Copy out the text of every item below line for line, leaving out the bracketed picture markers.

___ Data in this exercise ___

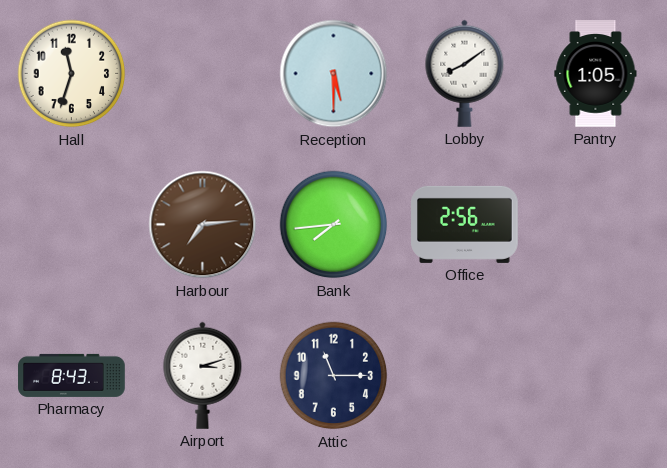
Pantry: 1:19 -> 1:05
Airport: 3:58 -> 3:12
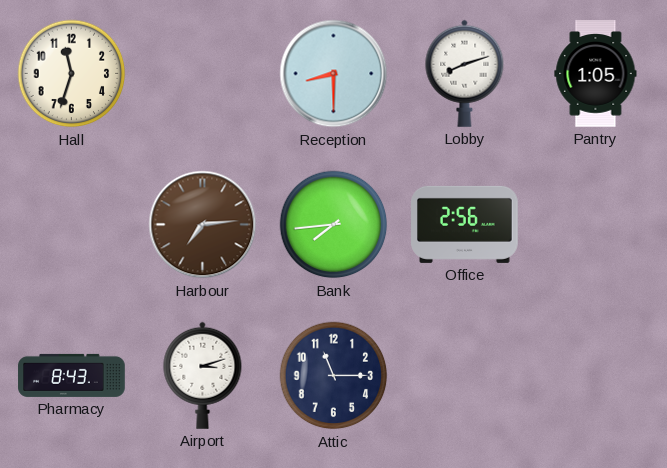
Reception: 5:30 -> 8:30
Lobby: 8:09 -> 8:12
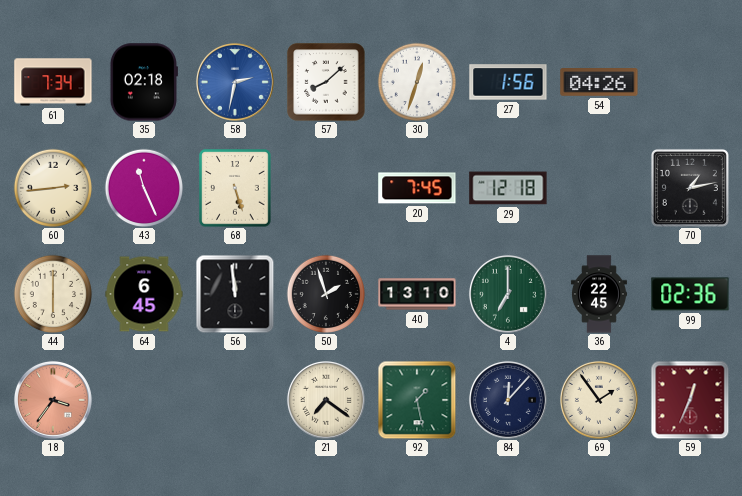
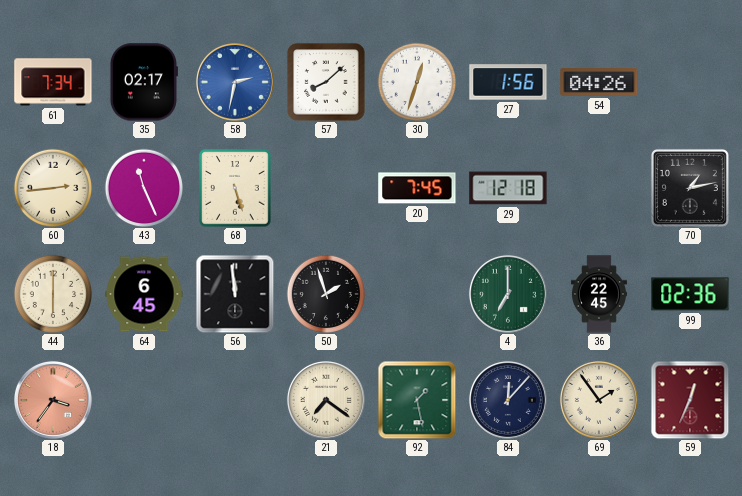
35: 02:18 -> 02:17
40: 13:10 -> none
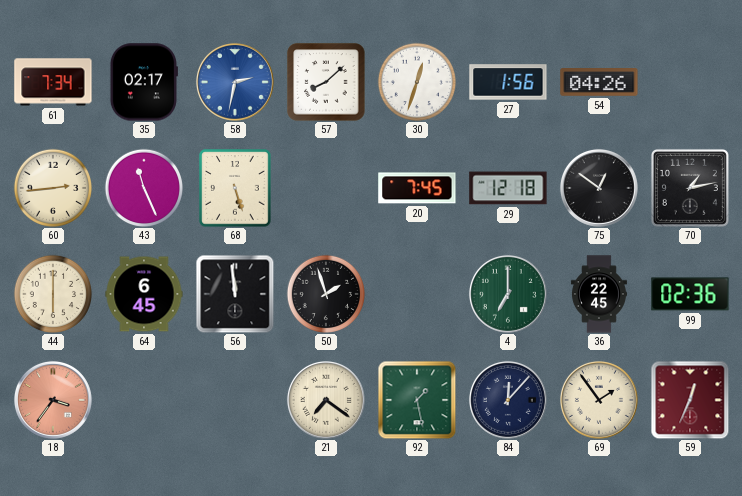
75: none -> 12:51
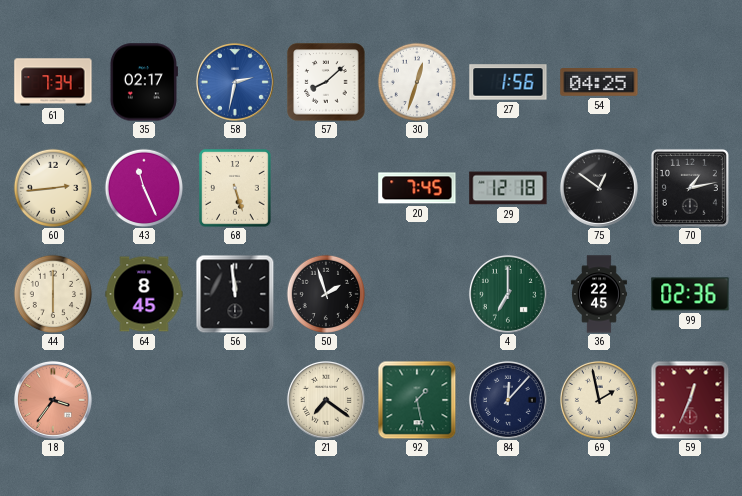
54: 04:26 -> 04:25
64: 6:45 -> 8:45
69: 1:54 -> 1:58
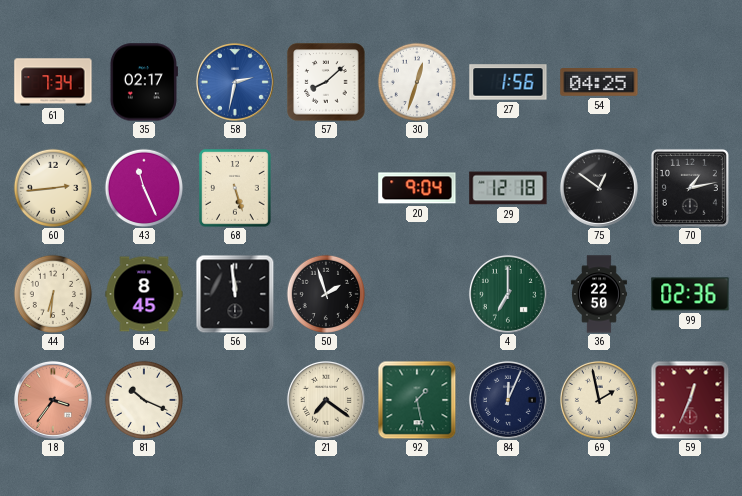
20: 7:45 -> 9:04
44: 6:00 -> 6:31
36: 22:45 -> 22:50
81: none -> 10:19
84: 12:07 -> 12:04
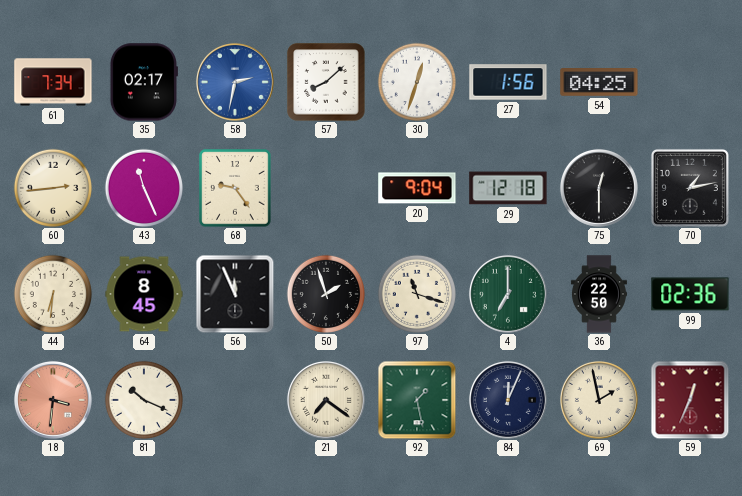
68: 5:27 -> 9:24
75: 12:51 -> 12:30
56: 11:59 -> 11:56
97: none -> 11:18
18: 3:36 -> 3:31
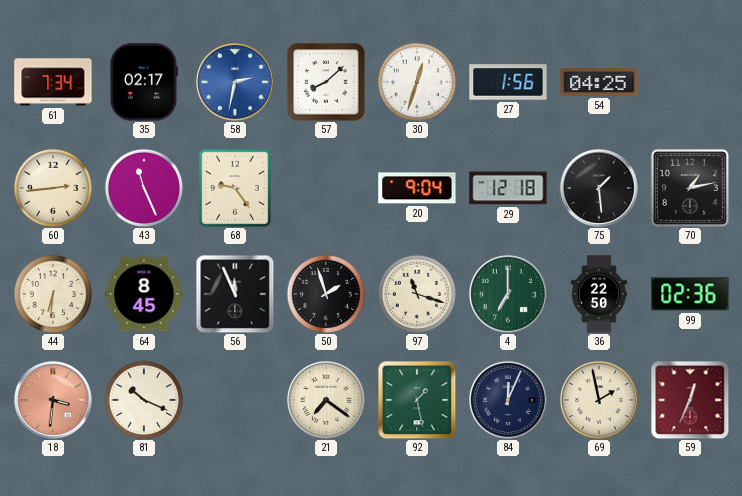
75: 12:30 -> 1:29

___

Complete answer.
Pantry: 1:19 -> 1:05
Airport: 3:58 -> 3:12
Reception: 5:30 -> 8:30
Lobby: 8:09 -> 8:12
35: 02:18 -> 02:17
40: 13:10 -> none
75: none -> 12:51
54: 04:26 -> 04:25
64: 6:45 -> 8:45
69: 1:54 -> 1:58
20: 7:45 -> 9:04
44: 6:00 -> 6:31
36: 22:45 -> 22:50
81: none -> 10:19
84: 12:07 -> 12:04
68: 5:27 -> 9:24
75: 12:51 -> 12:30
56: 11:59 -> 11:56
97: none -> 11:18
18: 3:36 -> 3:31
75: 12:30 -> 1:29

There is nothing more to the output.